Supplied records

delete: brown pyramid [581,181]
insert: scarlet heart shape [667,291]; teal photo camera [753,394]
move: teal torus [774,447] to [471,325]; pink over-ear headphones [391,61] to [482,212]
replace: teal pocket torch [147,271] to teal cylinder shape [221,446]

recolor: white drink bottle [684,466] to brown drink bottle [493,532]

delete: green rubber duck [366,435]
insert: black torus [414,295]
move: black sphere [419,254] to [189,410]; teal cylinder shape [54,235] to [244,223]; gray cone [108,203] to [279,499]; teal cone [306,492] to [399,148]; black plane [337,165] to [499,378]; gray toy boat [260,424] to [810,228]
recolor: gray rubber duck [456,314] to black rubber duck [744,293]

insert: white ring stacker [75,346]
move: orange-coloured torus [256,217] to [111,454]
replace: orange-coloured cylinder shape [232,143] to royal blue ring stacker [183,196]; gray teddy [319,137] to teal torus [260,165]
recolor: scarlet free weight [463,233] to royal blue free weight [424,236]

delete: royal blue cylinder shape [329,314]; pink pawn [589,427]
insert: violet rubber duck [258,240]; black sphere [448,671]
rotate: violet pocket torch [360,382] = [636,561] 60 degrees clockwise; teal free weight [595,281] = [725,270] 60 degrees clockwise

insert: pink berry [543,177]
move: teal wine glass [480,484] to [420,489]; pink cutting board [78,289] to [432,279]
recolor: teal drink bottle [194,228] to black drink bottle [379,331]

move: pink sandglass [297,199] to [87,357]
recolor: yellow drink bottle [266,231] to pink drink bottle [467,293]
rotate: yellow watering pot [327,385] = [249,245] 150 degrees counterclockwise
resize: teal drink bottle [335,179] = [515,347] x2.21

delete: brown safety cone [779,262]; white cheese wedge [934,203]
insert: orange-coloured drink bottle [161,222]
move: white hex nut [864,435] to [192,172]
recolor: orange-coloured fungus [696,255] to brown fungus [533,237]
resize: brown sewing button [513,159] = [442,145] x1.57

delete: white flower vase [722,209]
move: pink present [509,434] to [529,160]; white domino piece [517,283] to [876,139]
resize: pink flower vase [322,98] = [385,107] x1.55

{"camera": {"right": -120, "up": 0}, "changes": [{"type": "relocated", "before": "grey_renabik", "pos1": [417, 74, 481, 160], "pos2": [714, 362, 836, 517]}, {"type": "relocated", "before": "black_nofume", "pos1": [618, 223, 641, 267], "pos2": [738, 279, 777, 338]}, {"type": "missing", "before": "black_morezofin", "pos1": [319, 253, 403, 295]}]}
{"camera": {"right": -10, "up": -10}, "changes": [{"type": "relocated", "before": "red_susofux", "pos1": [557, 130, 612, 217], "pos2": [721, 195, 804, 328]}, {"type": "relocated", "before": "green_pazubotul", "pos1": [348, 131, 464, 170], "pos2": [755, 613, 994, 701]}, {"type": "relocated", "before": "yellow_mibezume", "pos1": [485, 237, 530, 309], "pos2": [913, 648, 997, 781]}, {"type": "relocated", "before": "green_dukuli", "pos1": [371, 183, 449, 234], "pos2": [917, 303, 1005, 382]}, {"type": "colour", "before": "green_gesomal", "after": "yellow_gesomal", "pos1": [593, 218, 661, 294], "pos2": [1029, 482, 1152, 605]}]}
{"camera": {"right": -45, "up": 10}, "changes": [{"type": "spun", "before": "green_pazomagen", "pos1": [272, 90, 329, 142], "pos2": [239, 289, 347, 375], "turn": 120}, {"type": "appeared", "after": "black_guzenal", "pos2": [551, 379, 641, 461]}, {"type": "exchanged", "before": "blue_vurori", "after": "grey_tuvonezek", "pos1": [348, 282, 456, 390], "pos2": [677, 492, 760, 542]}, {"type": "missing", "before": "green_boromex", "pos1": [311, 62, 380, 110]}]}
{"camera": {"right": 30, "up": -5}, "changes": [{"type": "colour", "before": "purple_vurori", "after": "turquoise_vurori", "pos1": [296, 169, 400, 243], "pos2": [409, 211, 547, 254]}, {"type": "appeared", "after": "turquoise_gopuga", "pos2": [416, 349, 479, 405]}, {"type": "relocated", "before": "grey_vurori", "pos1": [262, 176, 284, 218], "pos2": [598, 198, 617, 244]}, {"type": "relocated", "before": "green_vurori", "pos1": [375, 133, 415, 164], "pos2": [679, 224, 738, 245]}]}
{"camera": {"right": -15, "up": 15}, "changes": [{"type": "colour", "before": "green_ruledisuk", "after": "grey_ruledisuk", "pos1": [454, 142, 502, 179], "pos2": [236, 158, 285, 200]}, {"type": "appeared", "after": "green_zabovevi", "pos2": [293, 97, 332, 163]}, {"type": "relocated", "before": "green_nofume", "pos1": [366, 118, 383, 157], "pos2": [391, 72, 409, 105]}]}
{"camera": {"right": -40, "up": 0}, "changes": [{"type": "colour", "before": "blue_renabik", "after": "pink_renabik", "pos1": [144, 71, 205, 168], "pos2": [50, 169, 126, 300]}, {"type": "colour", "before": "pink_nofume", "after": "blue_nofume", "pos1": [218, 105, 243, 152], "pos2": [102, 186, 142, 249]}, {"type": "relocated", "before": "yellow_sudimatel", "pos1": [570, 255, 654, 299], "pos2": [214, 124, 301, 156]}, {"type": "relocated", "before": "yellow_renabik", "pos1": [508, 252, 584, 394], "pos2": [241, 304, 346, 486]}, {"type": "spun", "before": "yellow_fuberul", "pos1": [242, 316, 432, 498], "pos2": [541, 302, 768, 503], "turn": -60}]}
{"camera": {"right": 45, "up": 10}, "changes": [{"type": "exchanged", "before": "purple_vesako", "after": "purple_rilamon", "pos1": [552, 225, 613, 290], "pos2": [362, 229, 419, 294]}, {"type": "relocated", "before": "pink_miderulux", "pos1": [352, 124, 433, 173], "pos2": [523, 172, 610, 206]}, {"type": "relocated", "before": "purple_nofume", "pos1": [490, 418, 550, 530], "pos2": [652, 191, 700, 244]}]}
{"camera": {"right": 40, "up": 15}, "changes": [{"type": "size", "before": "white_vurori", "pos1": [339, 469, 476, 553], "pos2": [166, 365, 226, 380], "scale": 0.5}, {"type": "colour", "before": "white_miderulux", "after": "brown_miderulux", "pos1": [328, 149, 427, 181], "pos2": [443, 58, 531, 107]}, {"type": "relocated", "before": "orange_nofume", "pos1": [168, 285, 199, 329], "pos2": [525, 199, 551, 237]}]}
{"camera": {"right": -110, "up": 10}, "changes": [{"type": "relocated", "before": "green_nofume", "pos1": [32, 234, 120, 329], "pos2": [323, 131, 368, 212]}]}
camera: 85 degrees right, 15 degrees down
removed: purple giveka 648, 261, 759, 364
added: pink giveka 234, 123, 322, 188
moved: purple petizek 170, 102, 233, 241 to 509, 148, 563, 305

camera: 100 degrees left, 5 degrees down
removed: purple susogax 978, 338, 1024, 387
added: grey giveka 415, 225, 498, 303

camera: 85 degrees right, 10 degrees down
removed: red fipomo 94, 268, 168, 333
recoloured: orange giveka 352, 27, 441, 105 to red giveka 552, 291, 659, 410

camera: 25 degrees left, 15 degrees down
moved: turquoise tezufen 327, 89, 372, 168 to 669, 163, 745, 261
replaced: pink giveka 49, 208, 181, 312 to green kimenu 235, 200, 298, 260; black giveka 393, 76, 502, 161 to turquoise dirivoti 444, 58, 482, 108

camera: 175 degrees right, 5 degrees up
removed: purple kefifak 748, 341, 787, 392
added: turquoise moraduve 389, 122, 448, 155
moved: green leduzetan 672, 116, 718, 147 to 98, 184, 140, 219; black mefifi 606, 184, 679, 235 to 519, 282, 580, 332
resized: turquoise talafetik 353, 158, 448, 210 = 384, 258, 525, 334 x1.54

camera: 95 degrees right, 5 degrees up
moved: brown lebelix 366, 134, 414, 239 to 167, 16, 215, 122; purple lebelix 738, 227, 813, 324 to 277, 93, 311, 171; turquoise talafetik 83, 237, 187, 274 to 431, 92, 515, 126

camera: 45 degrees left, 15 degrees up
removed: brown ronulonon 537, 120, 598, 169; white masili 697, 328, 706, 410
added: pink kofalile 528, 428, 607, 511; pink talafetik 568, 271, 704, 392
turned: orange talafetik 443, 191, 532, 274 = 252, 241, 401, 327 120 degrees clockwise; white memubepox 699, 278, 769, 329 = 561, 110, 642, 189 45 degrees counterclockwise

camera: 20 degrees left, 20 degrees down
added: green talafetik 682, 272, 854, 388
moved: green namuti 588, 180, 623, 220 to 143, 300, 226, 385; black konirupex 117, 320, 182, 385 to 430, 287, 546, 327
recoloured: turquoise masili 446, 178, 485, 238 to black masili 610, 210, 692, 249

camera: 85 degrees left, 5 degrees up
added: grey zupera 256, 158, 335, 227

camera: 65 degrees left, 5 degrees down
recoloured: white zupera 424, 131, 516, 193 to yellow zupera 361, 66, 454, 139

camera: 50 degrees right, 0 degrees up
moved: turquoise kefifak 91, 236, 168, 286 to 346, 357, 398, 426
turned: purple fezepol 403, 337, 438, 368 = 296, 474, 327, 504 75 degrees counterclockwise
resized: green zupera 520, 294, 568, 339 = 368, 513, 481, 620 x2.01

Work order
Only the lines above from the one with "removed: purple giveka 648, 261, 759, 364" up to and including the one with "added: pink giveka 234, 123, 322, 188" should be repeated, exactly as written.

Result below
removed: purple giveka 648, 261, 759, 364
added: pink giveka 234, 123, 322, 188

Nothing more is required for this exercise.